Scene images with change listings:
== == ==
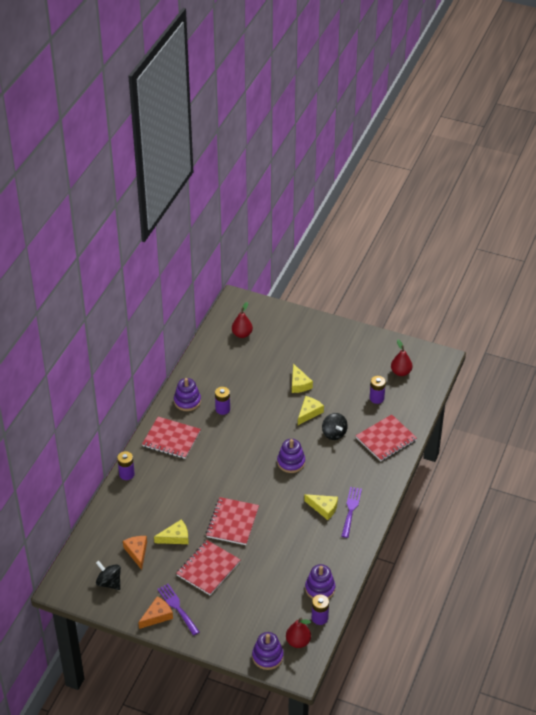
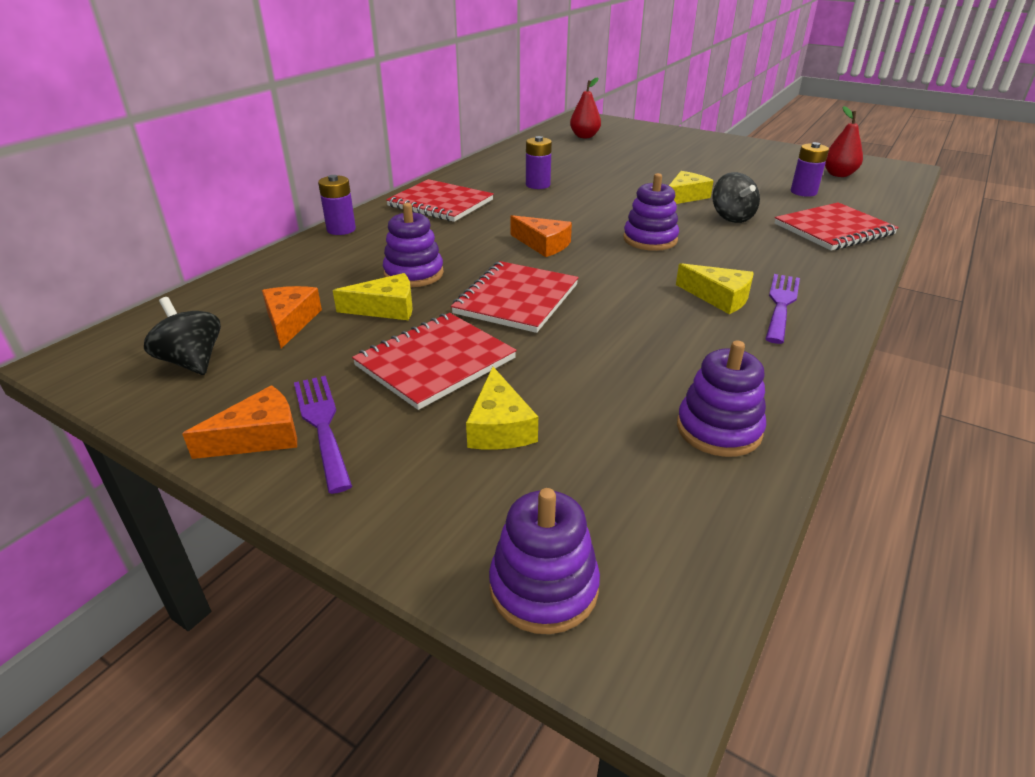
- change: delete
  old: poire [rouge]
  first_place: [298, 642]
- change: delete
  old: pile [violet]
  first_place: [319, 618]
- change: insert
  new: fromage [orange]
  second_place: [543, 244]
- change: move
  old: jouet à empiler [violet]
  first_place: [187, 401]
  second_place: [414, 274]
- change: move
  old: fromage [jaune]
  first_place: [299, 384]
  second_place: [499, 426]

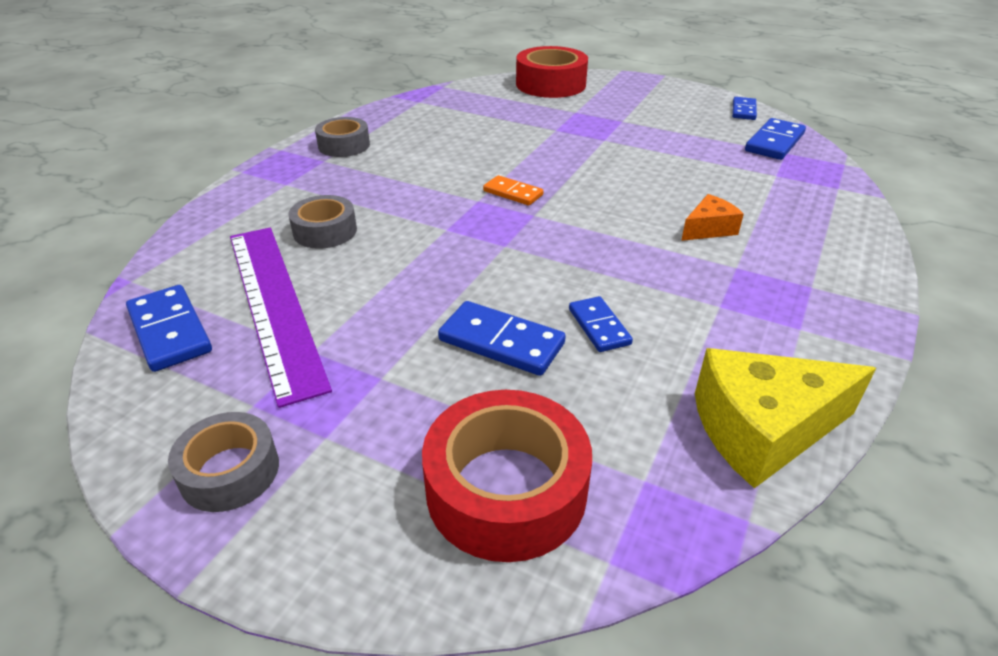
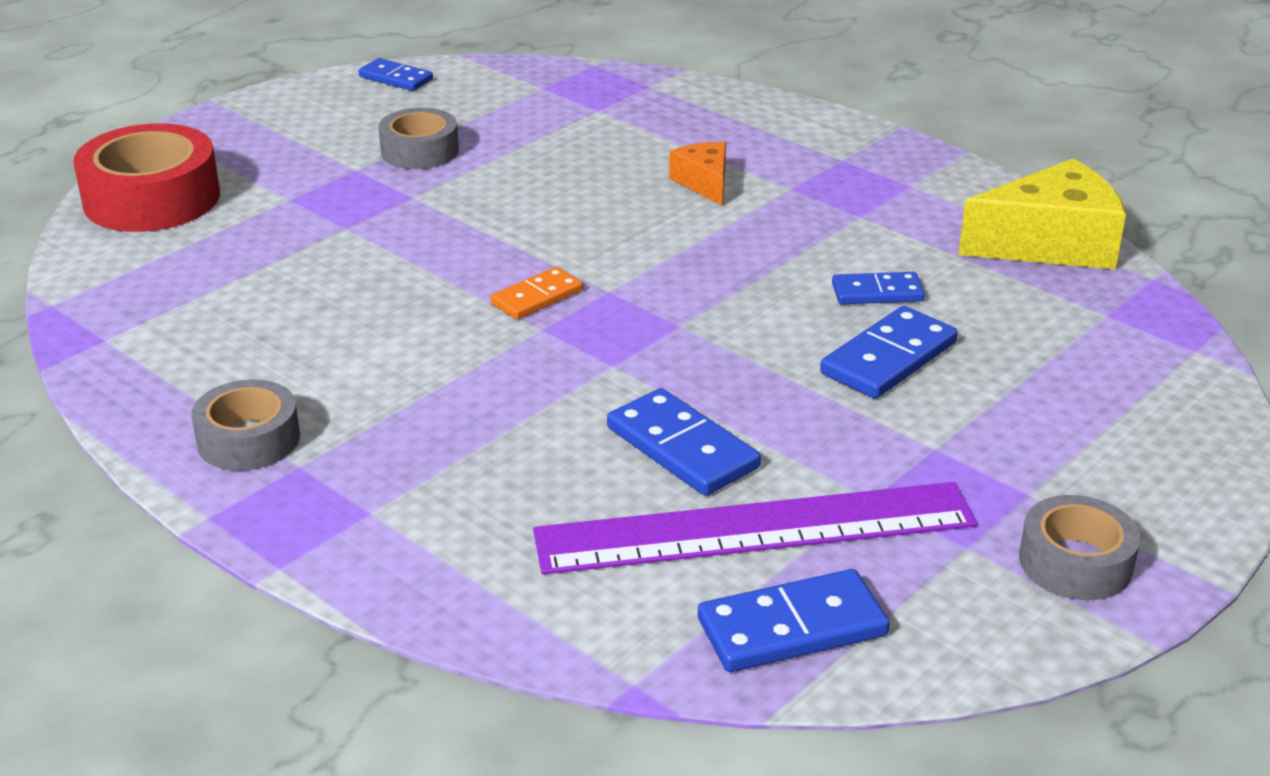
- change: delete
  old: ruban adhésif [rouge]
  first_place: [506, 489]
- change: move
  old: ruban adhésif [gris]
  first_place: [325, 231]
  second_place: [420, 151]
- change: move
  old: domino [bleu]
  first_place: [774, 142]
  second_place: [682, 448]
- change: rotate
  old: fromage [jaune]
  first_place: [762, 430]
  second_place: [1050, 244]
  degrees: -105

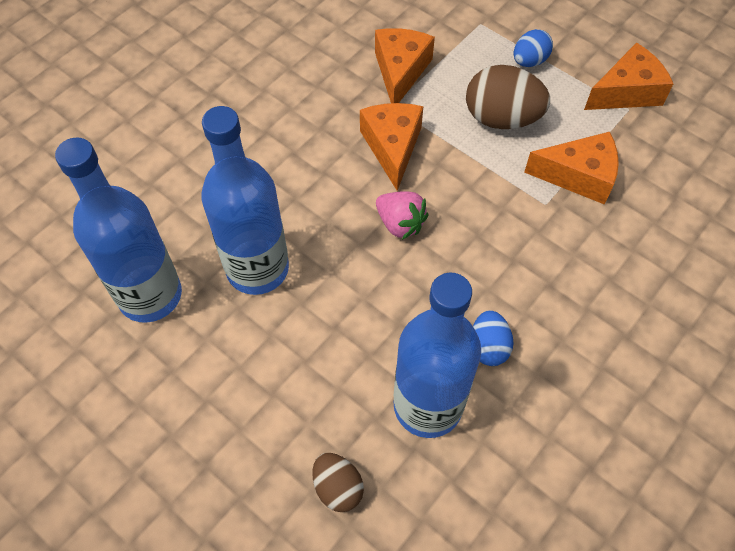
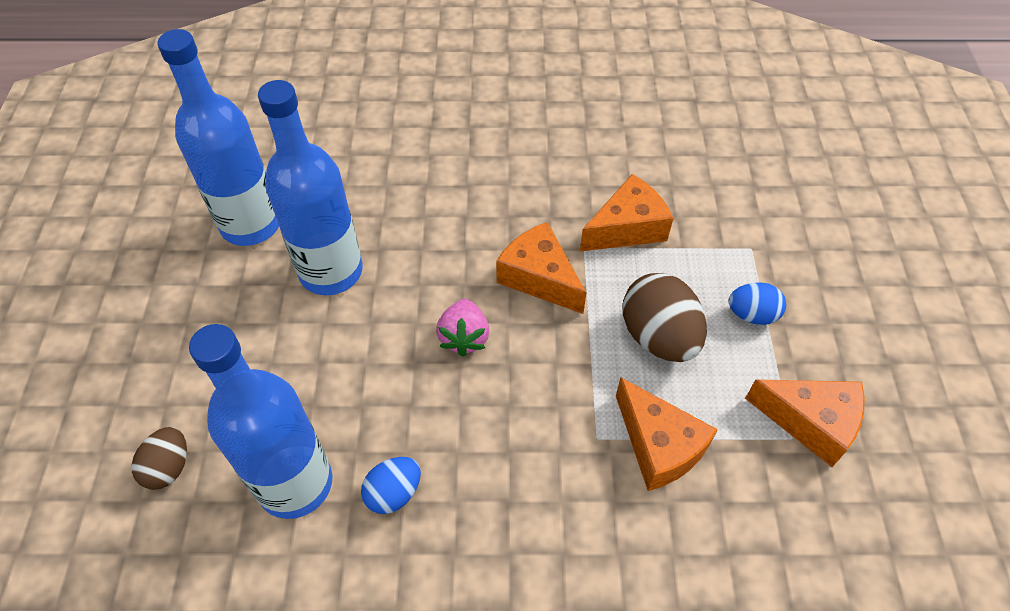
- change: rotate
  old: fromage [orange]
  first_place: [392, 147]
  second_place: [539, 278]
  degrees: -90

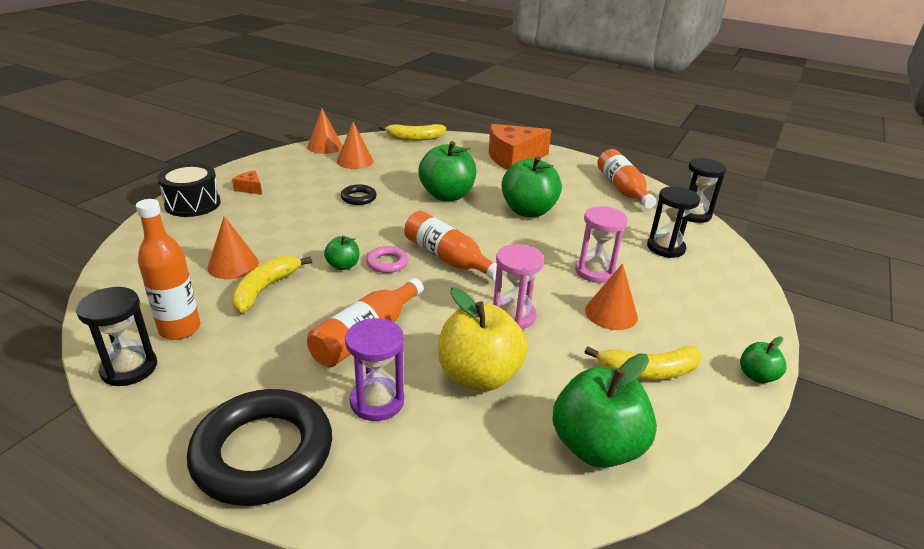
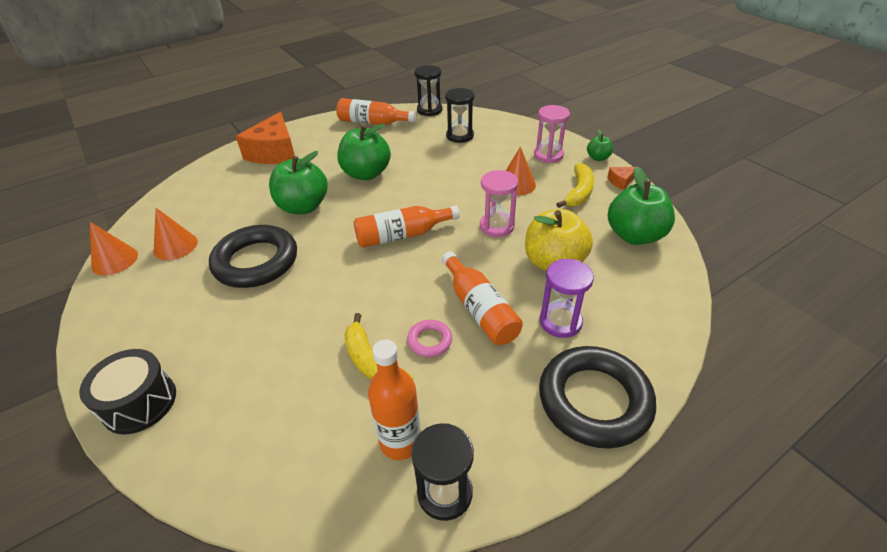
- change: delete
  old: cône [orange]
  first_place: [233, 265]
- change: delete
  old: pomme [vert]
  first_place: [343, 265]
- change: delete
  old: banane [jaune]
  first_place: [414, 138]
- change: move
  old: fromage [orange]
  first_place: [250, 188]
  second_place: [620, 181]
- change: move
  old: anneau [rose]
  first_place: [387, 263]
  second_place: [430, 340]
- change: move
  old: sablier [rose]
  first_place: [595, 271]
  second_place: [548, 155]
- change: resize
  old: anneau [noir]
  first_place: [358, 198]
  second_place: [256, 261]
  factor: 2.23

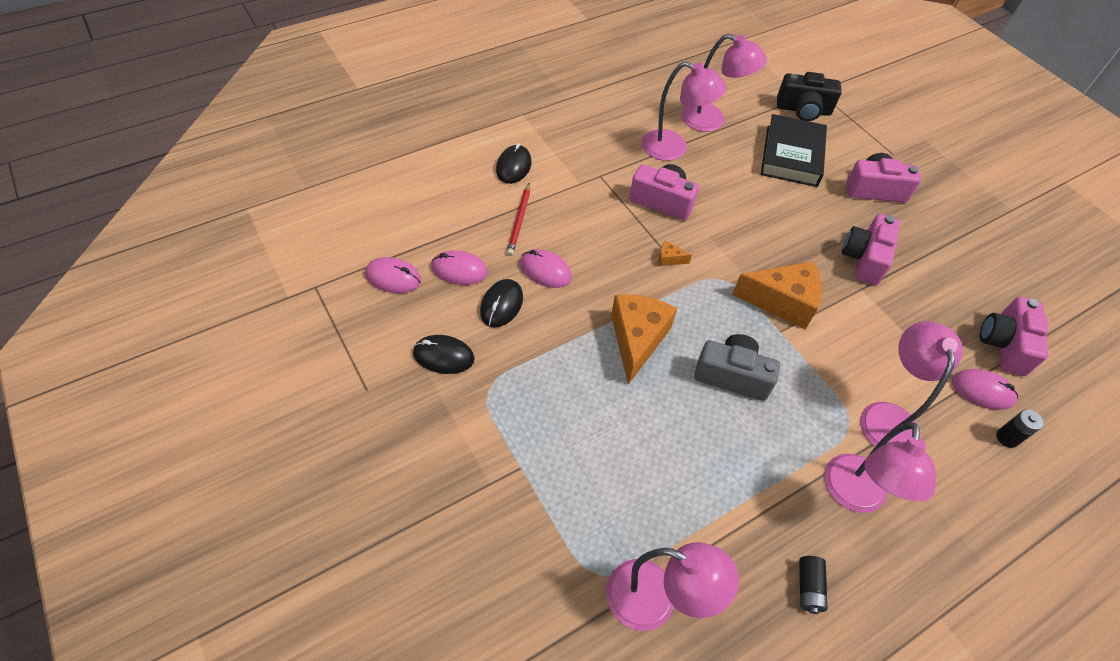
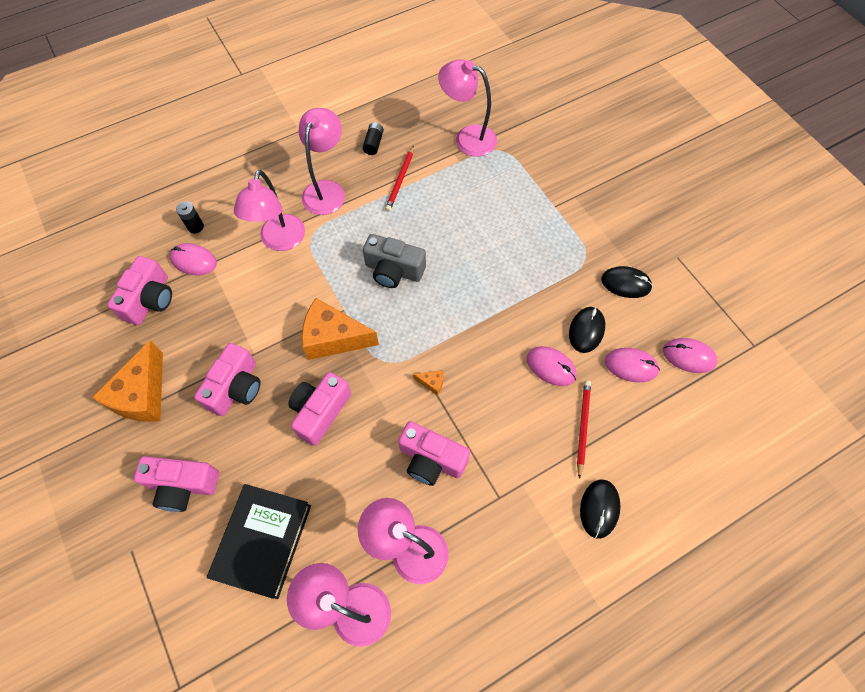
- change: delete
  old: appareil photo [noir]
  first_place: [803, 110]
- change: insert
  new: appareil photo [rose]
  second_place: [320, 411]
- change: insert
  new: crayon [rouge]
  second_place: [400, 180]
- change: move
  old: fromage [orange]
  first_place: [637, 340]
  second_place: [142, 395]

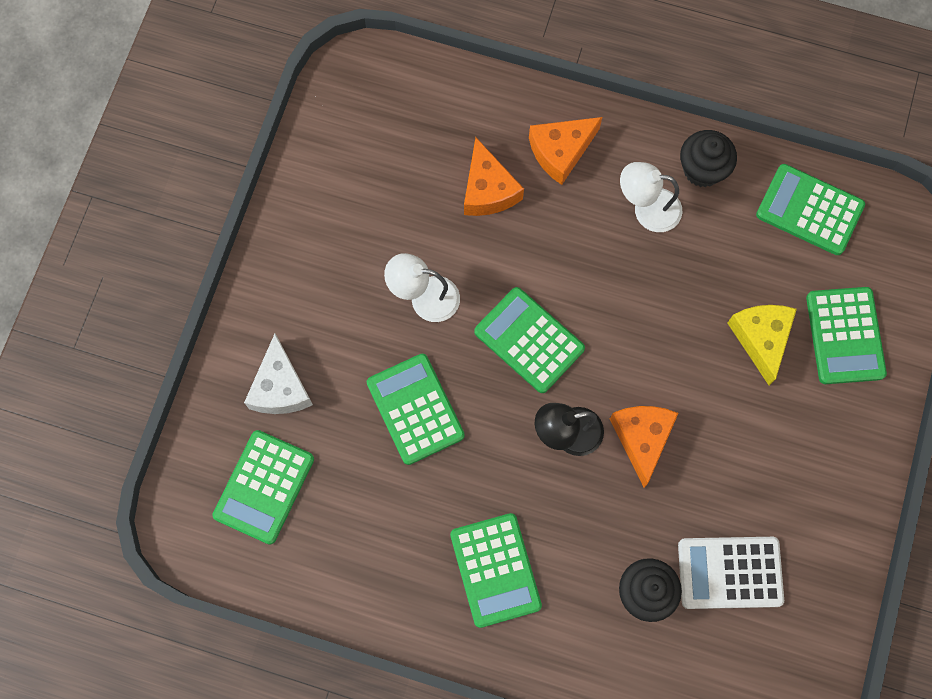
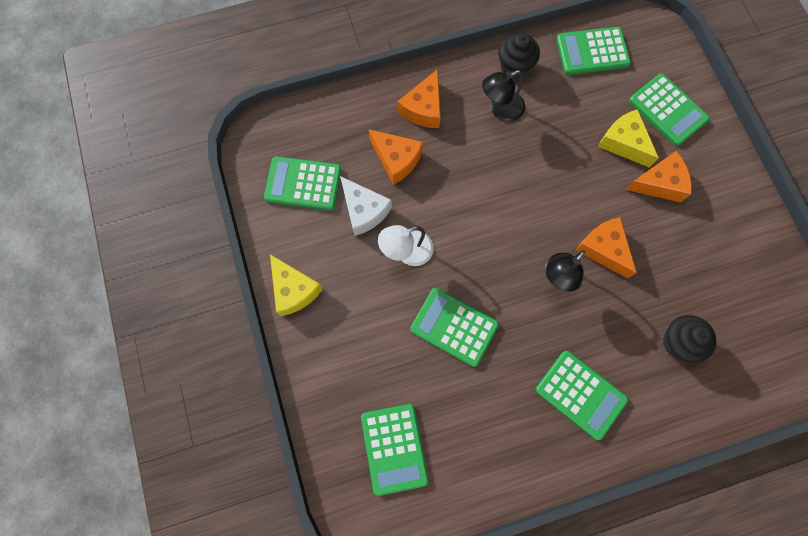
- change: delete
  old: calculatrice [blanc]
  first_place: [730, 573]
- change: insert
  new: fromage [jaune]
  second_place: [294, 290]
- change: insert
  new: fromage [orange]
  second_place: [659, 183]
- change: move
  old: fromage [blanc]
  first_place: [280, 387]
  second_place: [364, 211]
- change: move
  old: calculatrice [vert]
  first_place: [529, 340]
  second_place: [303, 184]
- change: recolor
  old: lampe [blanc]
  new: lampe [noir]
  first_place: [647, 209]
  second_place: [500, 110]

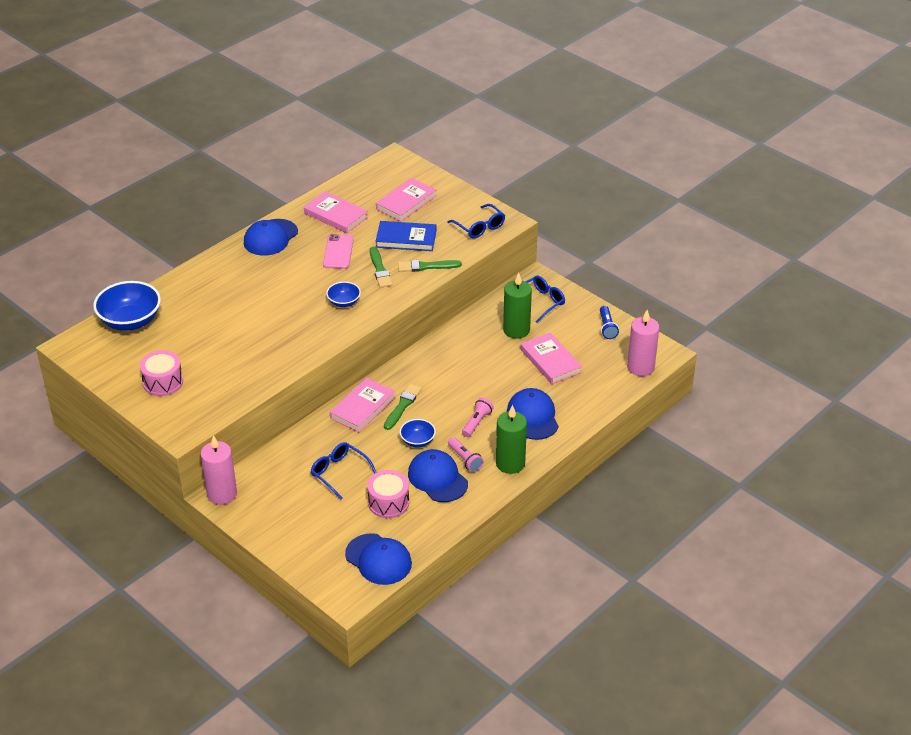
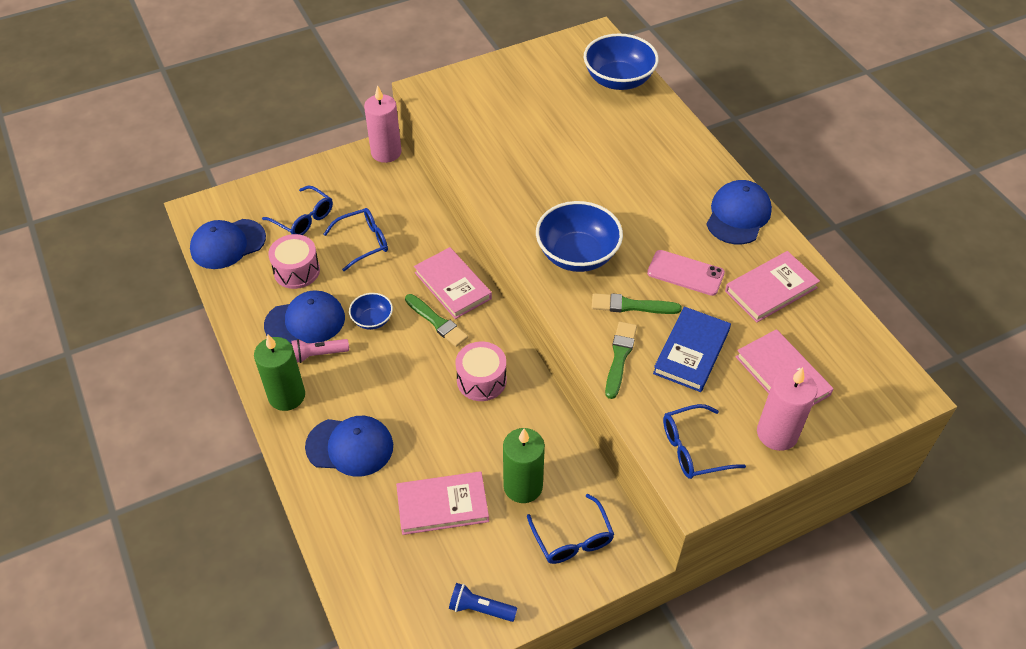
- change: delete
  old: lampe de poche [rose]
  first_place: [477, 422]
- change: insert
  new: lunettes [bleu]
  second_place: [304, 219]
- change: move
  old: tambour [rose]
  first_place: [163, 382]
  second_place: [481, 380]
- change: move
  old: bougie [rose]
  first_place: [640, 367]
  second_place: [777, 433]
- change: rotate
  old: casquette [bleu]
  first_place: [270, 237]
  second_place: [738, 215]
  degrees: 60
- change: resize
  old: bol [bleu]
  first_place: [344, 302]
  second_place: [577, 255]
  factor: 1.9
== == ==
- _WHAT YOU ARE ASKED TO DO_: Copy only the part of the records that runs from the first line to the line with "first_place: [299, 384]", ends included, leaving pictures out.

- _WRITTEN RESPONSE_:
- change: delete
  old: poire [rouge]
  first_place: [298, 642]
- change: delete
  old: pile [violet]
  first_place: [319, 618]
- change: insert
  new: fromage [orange]
  second_place: [543, 244]
- change: move
  old: jouet à empiler [violet]
  first_place: [187, 401]
  second_place: [414, 274]
- change: move
  old: fromage [jaune]
  first_place: [299, 384]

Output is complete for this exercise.